Pull out every line in the rows below that has the word "back" in it, and copy each line in full.

◆ **SOURCE RECORDS**:

◆ ◆ ◆ ◆

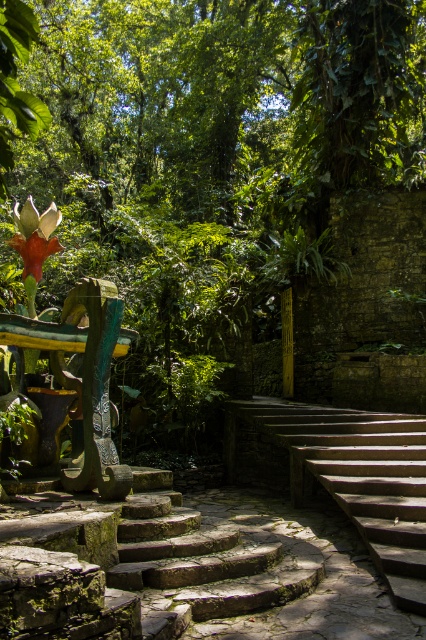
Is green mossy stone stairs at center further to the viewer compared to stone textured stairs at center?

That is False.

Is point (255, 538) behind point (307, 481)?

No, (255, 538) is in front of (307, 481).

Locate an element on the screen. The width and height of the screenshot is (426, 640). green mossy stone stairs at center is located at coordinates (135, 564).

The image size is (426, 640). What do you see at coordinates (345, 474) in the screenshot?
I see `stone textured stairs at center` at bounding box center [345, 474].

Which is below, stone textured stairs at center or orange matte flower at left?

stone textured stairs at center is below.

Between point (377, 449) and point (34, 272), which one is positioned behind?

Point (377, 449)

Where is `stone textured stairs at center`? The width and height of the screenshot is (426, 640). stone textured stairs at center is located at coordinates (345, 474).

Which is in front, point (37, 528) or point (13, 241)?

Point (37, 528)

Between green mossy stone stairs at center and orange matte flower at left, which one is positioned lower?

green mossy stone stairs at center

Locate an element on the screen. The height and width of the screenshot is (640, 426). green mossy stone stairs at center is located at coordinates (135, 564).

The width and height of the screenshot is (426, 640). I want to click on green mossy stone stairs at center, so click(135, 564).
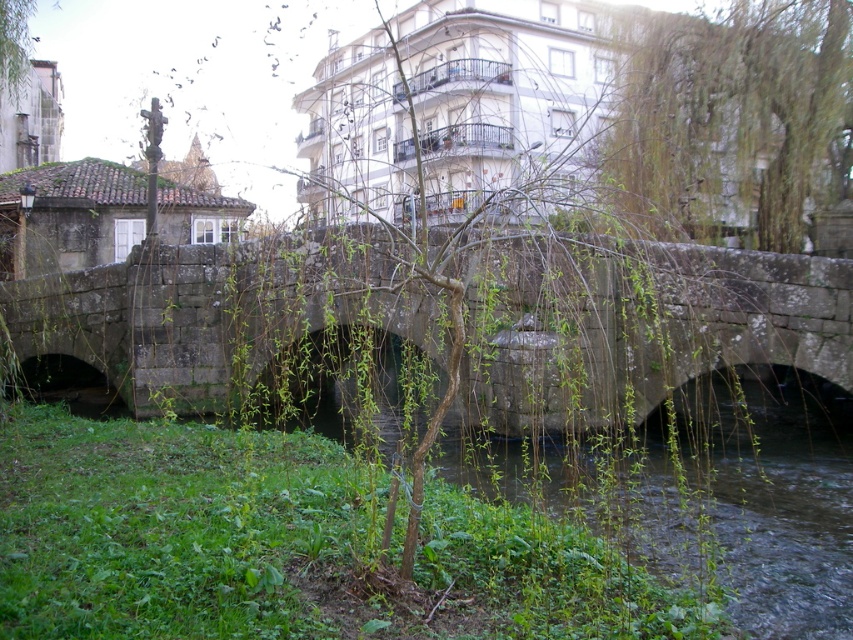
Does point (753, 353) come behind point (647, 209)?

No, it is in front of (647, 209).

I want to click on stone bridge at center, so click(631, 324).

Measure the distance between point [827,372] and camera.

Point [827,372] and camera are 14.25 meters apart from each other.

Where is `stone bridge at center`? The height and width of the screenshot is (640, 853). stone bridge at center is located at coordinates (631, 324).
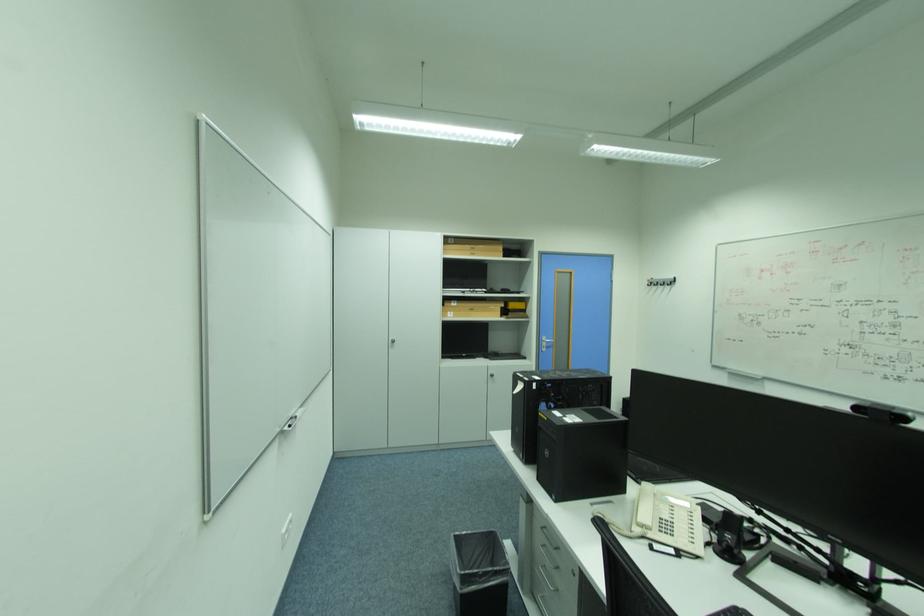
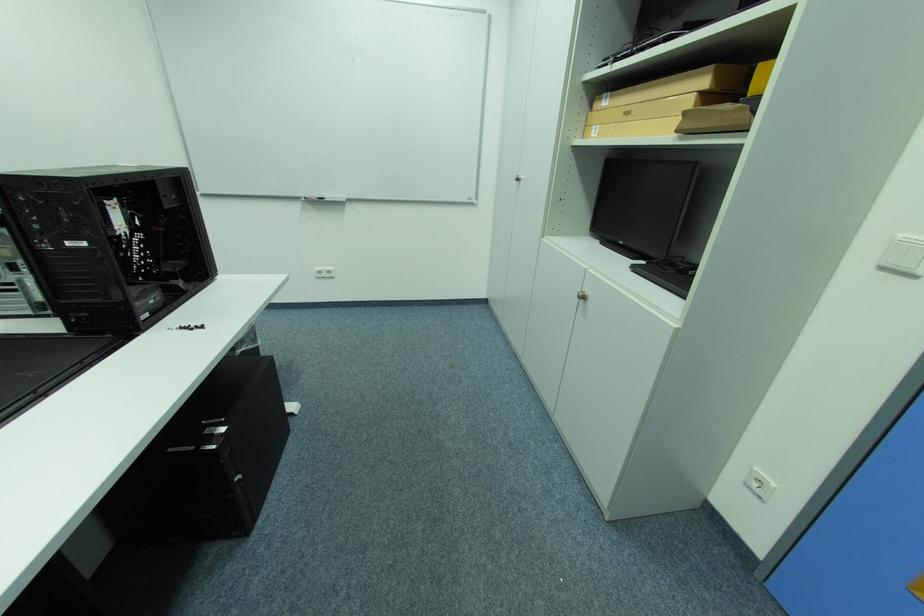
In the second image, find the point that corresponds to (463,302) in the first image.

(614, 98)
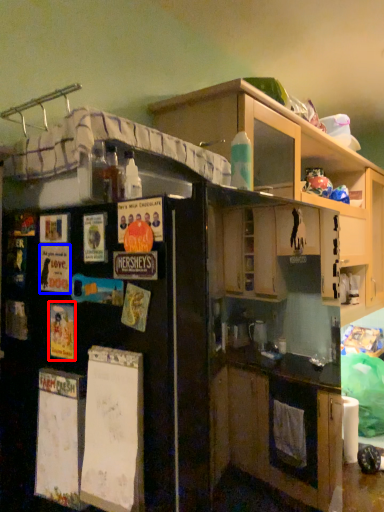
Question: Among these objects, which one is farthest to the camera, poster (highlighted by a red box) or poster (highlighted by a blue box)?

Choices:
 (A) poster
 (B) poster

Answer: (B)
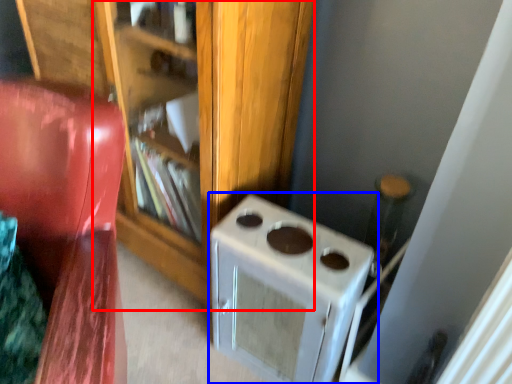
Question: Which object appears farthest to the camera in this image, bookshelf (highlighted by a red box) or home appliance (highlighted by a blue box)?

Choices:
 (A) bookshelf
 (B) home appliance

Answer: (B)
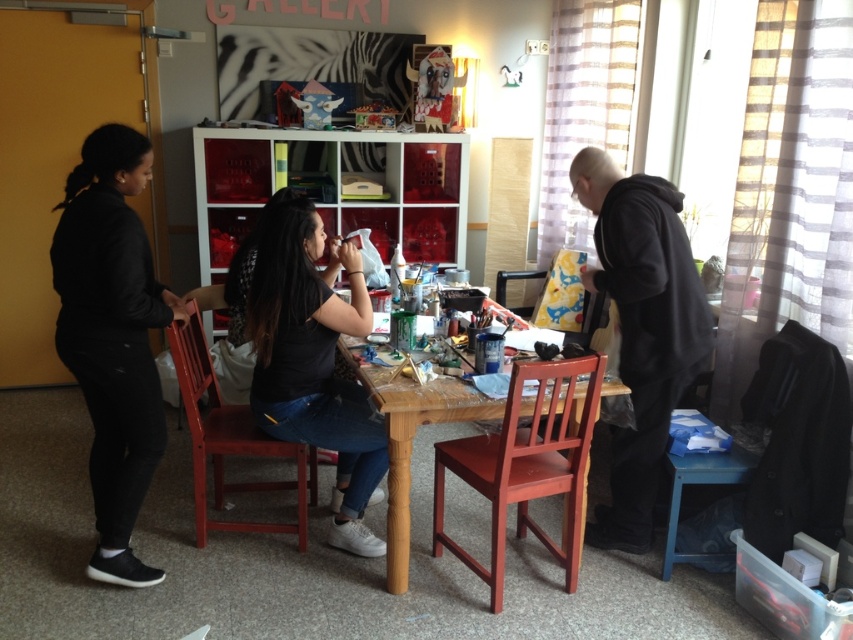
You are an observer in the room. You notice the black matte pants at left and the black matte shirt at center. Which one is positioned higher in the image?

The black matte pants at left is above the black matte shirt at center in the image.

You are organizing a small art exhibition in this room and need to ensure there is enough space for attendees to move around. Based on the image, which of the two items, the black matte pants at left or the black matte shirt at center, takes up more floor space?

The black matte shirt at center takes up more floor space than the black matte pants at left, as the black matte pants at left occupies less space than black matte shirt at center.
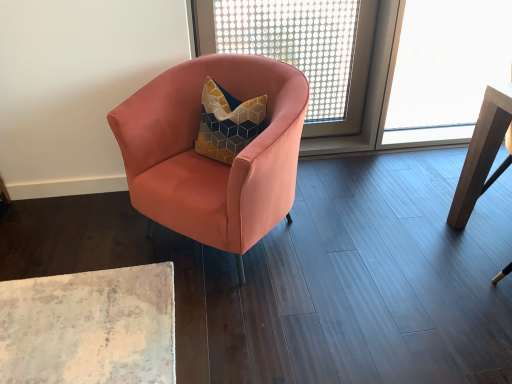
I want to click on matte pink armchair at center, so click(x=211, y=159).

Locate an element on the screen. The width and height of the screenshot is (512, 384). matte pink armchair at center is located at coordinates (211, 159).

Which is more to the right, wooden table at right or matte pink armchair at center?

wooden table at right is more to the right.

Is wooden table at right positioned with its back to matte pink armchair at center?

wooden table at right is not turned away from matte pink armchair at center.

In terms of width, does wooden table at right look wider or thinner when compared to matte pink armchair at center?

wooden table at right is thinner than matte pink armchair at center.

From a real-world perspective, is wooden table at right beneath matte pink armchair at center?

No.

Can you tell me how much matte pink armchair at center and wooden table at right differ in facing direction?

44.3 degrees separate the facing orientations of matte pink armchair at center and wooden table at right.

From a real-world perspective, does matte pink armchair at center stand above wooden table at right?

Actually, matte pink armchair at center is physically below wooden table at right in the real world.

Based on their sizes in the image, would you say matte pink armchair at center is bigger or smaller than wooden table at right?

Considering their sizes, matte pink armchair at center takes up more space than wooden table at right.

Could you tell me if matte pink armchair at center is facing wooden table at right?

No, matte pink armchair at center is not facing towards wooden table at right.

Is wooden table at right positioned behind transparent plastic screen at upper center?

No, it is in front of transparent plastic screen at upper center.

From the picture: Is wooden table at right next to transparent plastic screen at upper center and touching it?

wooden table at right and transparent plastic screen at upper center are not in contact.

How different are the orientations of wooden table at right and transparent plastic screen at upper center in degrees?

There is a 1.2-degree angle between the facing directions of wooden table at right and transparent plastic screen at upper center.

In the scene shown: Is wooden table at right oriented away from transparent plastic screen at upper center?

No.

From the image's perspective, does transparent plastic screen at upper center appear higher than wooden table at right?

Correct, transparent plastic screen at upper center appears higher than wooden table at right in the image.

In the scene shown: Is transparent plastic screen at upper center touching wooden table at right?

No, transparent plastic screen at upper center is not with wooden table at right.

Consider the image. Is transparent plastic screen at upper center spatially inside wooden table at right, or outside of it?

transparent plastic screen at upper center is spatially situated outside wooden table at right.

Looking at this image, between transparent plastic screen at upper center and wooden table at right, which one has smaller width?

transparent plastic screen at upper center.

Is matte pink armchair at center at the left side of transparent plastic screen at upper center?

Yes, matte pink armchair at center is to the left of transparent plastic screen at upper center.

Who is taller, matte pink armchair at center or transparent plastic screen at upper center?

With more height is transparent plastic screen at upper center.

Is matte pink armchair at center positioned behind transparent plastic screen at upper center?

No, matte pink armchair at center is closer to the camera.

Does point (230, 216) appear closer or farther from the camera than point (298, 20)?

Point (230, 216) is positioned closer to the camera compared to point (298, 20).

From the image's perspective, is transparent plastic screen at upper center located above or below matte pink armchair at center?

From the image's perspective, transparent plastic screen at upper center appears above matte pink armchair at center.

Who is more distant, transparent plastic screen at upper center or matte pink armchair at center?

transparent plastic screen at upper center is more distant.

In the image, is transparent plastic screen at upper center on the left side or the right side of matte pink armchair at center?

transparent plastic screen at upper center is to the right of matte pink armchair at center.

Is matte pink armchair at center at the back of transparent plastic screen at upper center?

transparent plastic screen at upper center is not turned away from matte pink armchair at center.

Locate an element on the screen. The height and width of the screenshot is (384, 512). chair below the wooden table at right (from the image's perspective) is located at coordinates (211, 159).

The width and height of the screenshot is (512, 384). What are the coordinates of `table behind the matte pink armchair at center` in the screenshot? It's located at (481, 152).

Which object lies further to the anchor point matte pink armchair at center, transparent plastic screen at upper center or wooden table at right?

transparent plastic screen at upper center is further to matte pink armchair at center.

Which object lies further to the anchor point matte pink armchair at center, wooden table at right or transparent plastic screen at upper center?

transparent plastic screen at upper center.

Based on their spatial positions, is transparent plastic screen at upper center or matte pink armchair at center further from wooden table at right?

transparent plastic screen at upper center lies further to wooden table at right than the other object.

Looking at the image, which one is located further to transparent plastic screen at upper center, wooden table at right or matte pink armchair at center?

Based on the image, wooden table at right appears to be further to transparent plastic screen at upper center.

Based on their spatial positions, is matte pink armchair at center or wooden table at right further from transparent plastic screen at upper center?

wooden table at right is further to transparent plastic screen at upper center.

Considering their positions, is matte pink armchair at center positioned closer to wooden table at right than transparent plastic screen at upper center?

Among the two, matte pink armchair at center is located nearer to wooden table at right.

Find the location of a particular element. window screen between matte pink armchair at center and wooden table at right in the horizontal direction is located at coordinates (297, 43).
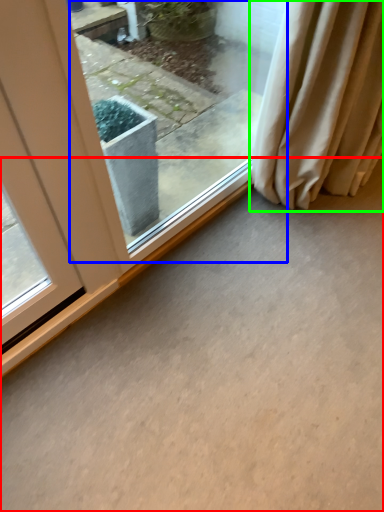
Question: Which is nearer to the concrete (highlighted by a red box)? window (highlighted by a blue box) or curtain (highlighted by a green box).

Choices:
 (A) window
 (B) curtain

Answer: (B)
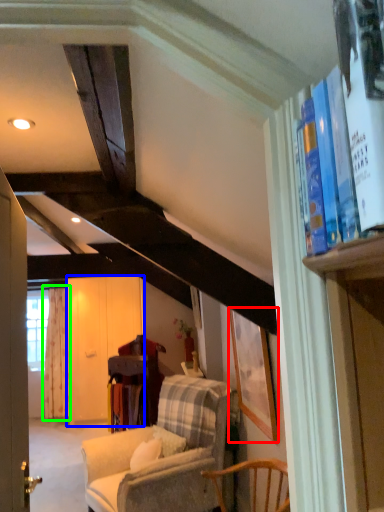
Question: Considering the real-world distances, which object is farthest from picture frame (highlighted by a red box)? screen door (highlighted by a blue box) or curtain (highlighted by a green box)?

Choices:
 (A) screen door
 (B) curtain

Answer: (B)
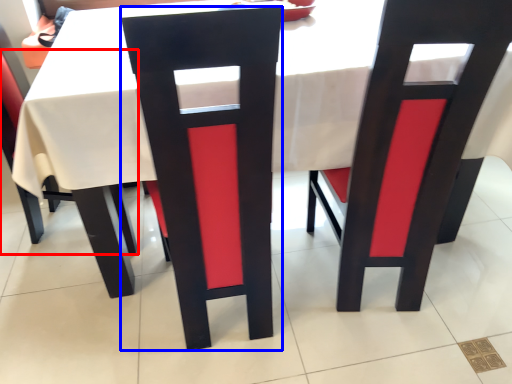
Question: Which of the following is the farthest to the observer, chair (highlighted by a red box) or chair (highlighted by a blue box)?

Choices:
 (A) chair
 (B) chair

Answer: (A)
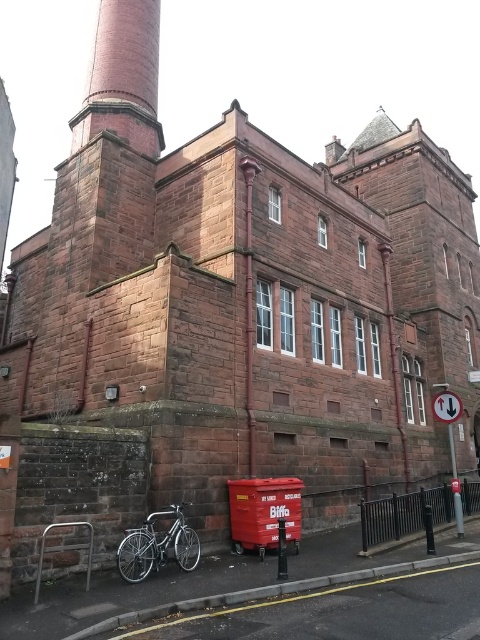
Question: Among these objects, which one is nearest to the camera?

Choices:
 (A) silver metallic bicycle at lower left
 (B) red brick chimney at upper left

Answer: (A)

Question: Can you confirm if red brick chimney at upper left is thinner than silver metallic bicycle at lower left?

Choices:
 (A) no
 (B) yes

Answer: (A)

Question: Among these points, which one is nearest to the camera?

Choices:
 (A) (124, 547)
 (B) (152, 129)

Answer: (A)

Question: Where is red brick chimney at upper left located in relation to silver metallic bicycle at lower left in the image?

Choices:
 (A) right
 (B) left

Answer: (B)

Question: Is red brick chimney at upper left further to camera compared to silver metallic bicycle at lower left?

◆ ◆ ◆ ◆

◆ **RESPONSE TO THE TASK**:
Is wooden table at right positioned with its back to matte pink armchair at center?
Is matte pink armchair at center at the back of transparent plastic screen at upper center?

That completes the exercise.